TASK REQUIREMENTS - A faithful copy of all the data is the goal; omit the pictures.

DATA EXCERPT -
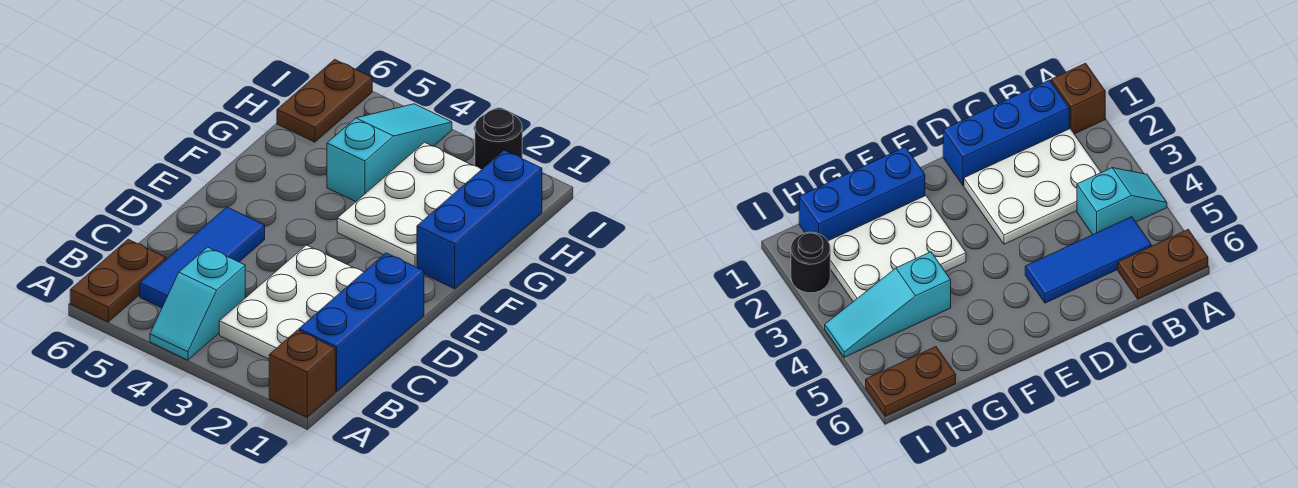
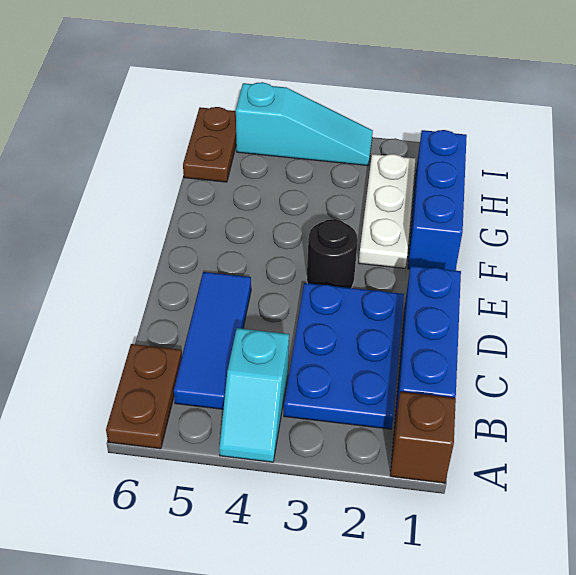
white plate B2:D3 level 1 -> blue plate B2:D3 level 1
white plate F2:H3 level 1 -> white plate F2:H2 level 1
cyan slope G4:I4 level 1 top G -> cyan slope I3:I5 level 1 top 5
black round brick I2 level 1 -> black round brick E3 level 1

TASK RESPONSE -
white plate B2:D3 level 1 -> blue plate B2:D3 level 1
white plate F2:H3 level 1 -> white plate F2:H2 level 1
cyan slope G4:I4 level 1 top G -> cyan slope I3:I5 level 1 top 5
black round brick I2 level 1 -> black round brick E3 level 1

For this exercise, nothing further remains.